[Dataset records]
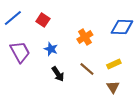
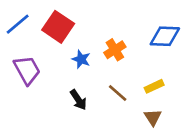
red square: (43, 20) -> (58, 27), size x1.6
blue star: (51, 49) -> (81, 59), moved

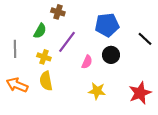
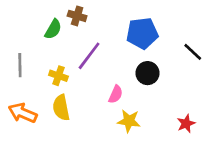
green semicircle: (40, 31) -> (53, 29), moved
pink semicircle: (87, 62) -> (116, 94), moved
red star: (140, 93) -> (186, 124), size x0.6

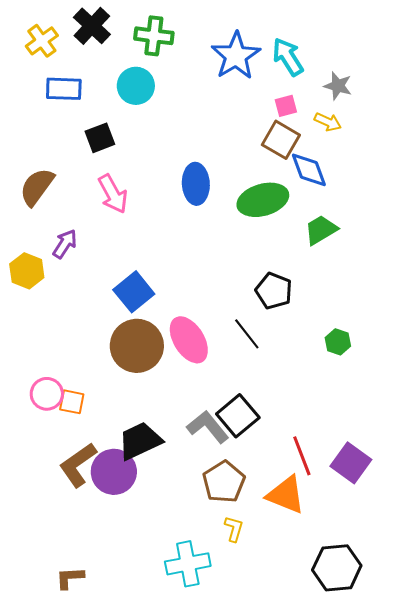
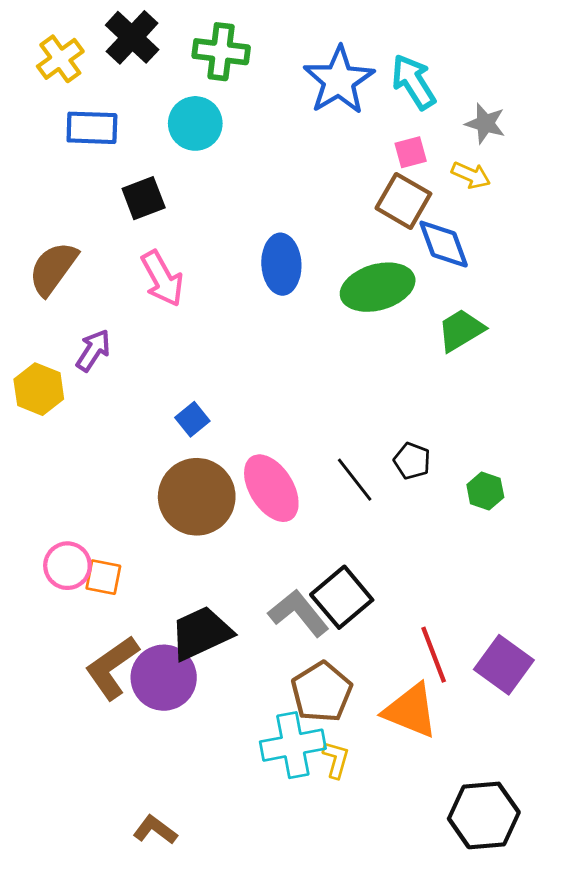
black pentagon: (274, 291) -> (412, 461), moved, size x0.7
blue square: (134, 292) -> (192, 419), size x0.6
cyan cross: (188, 564) -> (293, 745), moved
brown L-shape: (70, 578) -> (155, 830), moved, turned 40

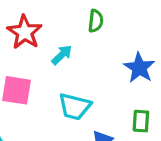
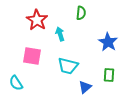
cyan arrow: (62, 55) -> (60, 34), turned -64

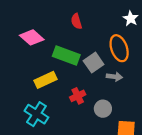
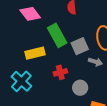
green rectangle: (66, 56) -> (57, 35), turned 30

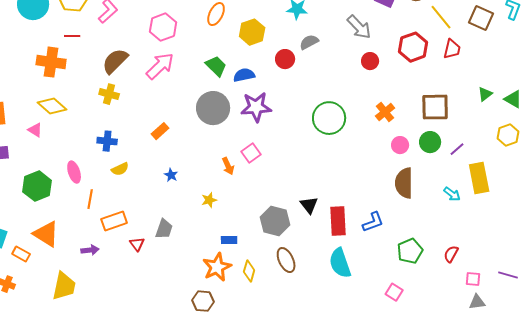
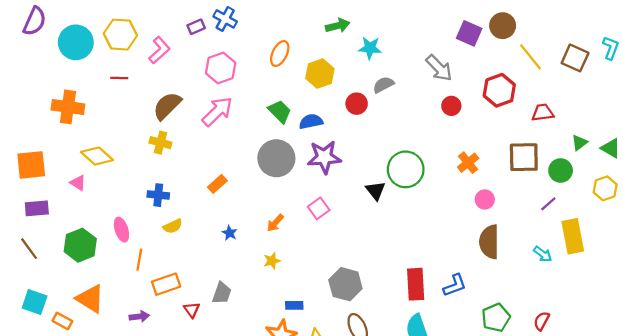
red trapezoid: (452, 49) -> (543, 113), moved, turned -110
orange cross: (51, 62) -> (68, 107), moved
green circle: (430, 142) -> (561, 171), moved
orange arrow: (228, 166) -> (275, 223), moved, turned 66
black triangle: (309, 205) -> (376, 191), moved

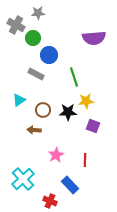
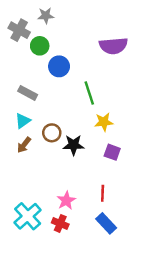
gray rectangle: (36, 74) -> (28, 93), moved
black star: (68, 112) -> (74, 145), moved
brown arrow: (34, 130) -> (24, 145), moved, turned -56
pink star: (56, 155) -> (66, 201), moved
blue rectangle: (70, 185) -> (106, 223), moved
red cross: (50, 201) -> (60, 223), moved

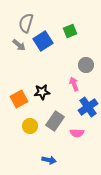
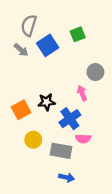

Exercise aim ::
Start at the line containing "black pentagon: (274, 291)" above and stop at the line containing "green rectangle: (66, 56)". Output those lines exactly, both included, but none of the pictures.

Answer to the problem ::
black pentagon: (274, 291) -> (412, 461), moved, size x0.7
blue square: (134, 292) -> (192, 419), size x0.6
cyan cross: (188, 564) -> (293, 745), moved
brown L-shape: (70, 578) -> (155, 830), moved, turned 40

cyan arrow: (62, 55) -> (60, 34), turned -64

green rectangle: (66, 56) -> (57, 35), turned 30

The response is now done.